Object state change records
□ □ □ □ □

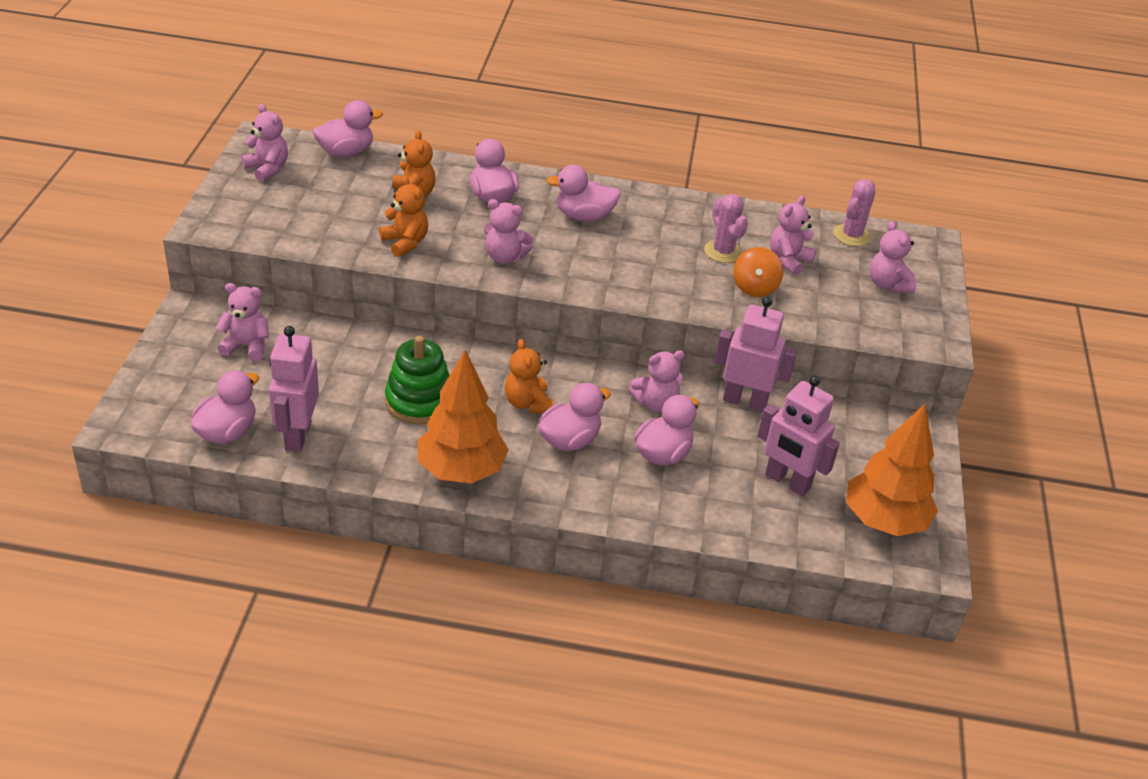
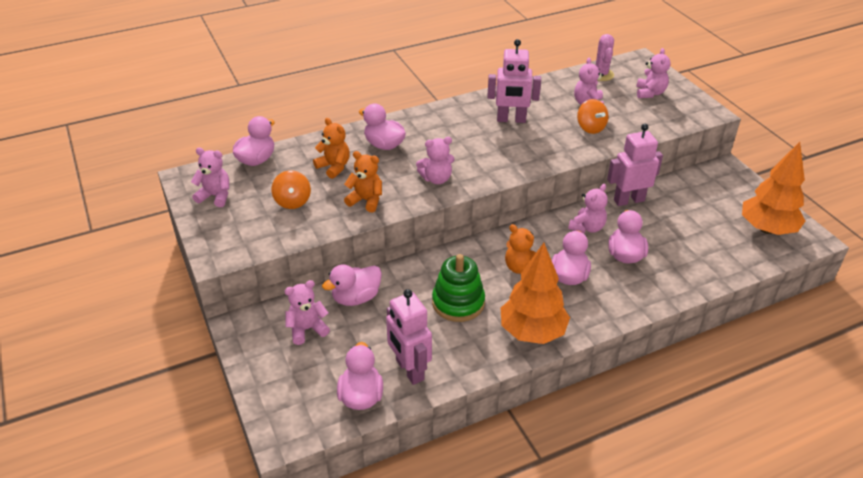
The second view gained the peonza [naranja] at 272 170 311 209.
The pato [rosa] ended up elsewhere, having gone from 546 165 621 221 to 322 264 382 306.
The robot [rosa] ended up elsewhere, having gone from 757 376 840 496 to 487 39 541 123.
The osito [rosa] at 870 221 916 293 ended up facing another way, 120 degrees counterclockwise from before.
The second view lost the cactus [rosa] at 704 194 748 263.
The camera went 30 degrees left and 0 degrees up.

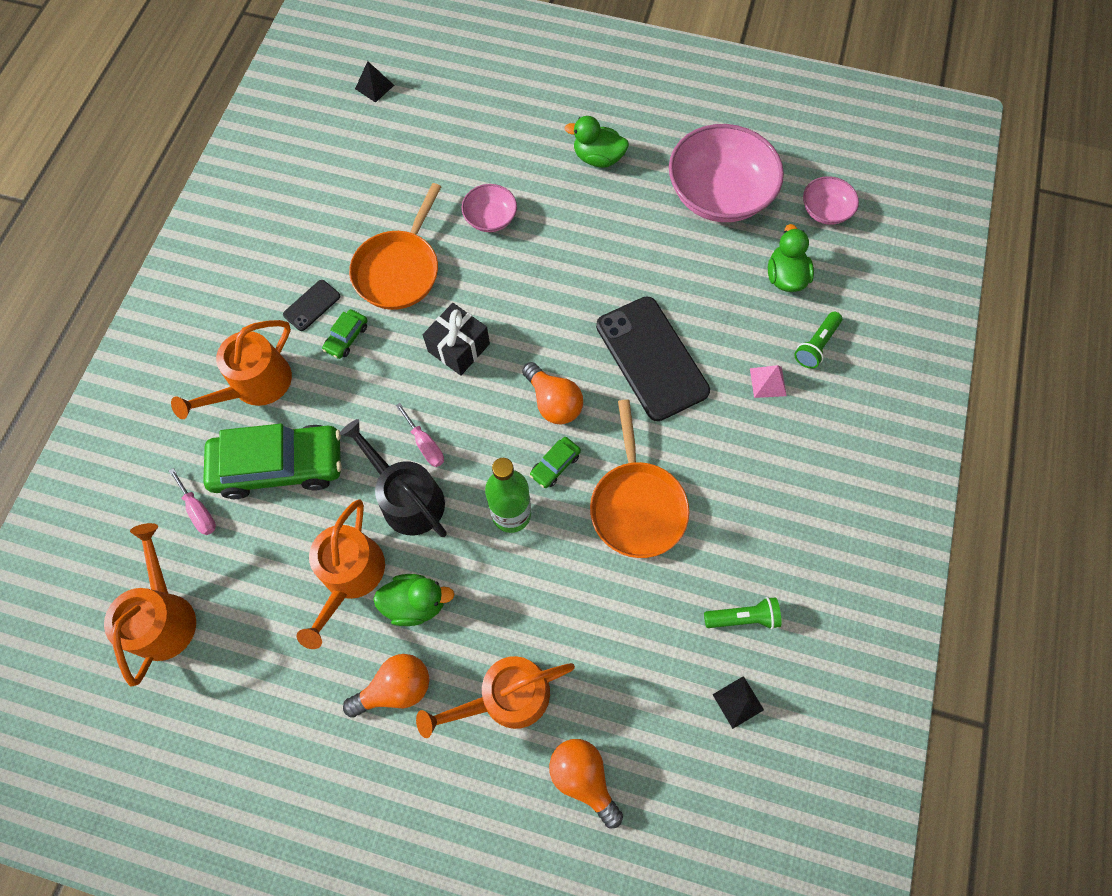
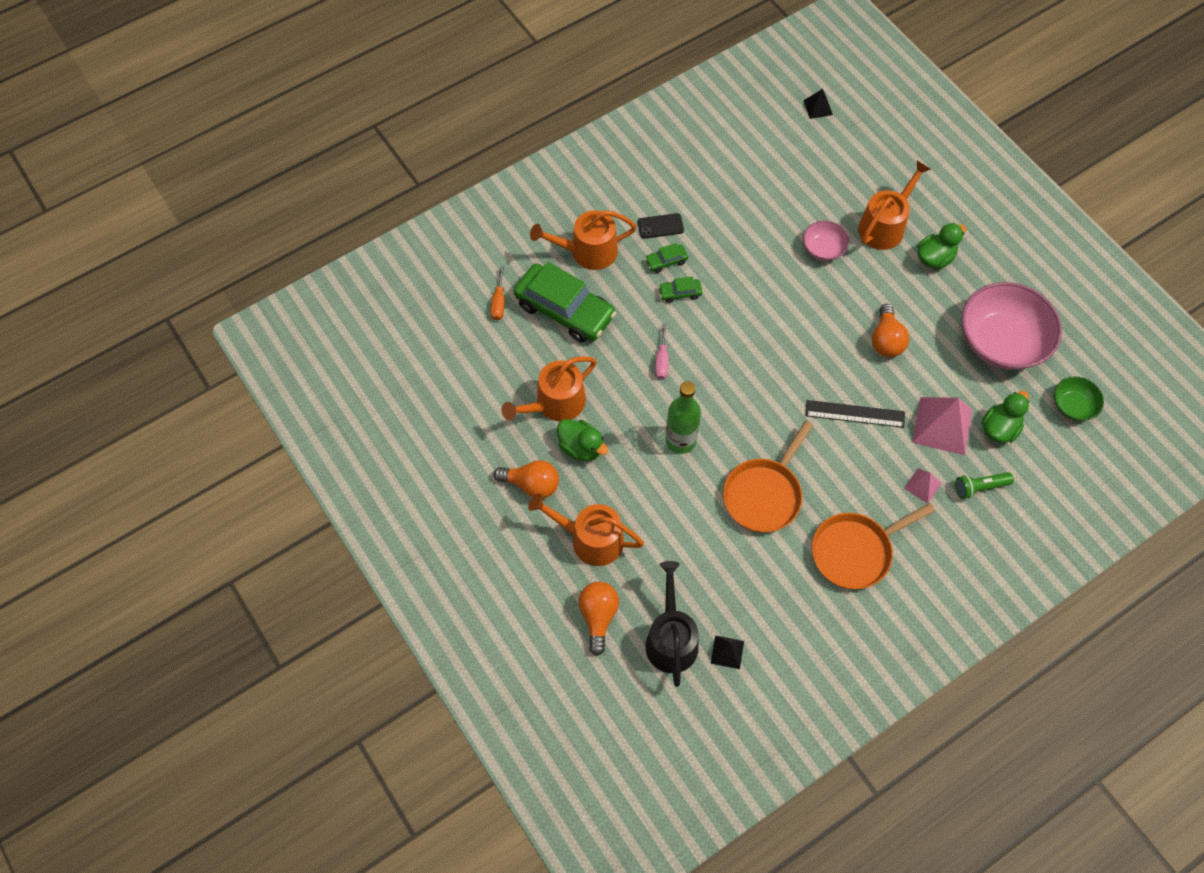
What was the destornillador [rosa] at 169 468 216 535 turned into the destornillador [naranja] at 491 266 504 320.
The regadera [negro] ended up elsewhere, having gone from 339 419 447 537 to 645 561 699 687.
The coche [verde] ended up elsewhere, having gone from 530 437 581 488 to 659 277 702 303.
Where the móvil [negro] stood at 596 296 710 421, the regla [negro] came to stand at 805 400 905 428.
The sartén [naranja] ended up elsewhere, having gone from 349 183 441 310 to 812 503 935 589.
The regadera [naranja] ended up elsewhere, having gone from 104 523 196 686 to 858 161 931 250.
The bombilla [naranja] ended up elsewhere, having gone from 522 362 583 424 to 872 304 909 357.
The second view gained the pirámide [rosa] at 912 397 973 455.
The pato [verde] at 564 116 629 168 ended up facing another way, 90 degrees clockwise from before.
What was the cuenco [rosa] at 803 176 859 225 turned into the cuenco [verde] at 1054 376 1104 421.
The second view lost the regalo [negro] at 423 303 490 376.
The second view lost the lámpara de mano [verde] at 704 597 781 629.
The camera went 40 degrees right and 5 degrees down.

□ □ □ □ □

AIM OF THE EXERCISE: Could you transcribe every entry above exactly, leaving out the images?

SOLUTION TO THIS EXERCISE:
The second view gained the peonza [naranja] at 272 170 311 209.
The pato [rosa] ended up elsewhere, having gone from 546 165 621 221 to 322 264 382 306.
The robot [rosa] ended up elsewhere, having gone from 757 376 840 496 to 487 39 541 123.
The osito [rosa] at 870 221 916 293 ended up facing another way, 120 degrees counterclockwise from before.
The second view lost the cactus [rosa] at 704 194 748 263.
The camera went 30 degrees left and 0 degrees up.

What was the destornillador [rosa] at 169 468 216 535 turned into the destornillador [naranja] at 491 266 504 320.
The regadera [negro] ended up elsewhere, having gone from 339 419 447 537 to 645 561 699 687.
The coche [verde] ended up elsewhere, having gone from 530 437 581 488 to 659 277 702 303.
Where the móvil [negro] stood at 596 296 710 421, the regla [negro] came to stand at 805 400 905 428.
The sartén [naranja] ended up elsewhere, having gone from 349 183 441 310 to 812 503 935 589.
The regadera [naranja] ended up elsewhere, having gone from 104 523 196 686 to 858 161 931 250.
The bombilla [naranja] ended up elsewhere, having gone from 522 362 583 424 to 872 304 909 357.
The second view gained the pirámide [rosa] at 912 397 973 455.
The pato [verde] at 564 116 629 168 ended up facing another way, 90 degrees clockwise from before.
What was the cuenco [rosa] at 803 176 859 225 turned into the cuenco [verde] at 1054 376 1104 421.
The second view lost the regalo [negro] at 423 303 490 376.
The second view lost the lámpara de mano [verde] at 704 597 781 629.
The camera went 40 degrees right and 5 degrees down.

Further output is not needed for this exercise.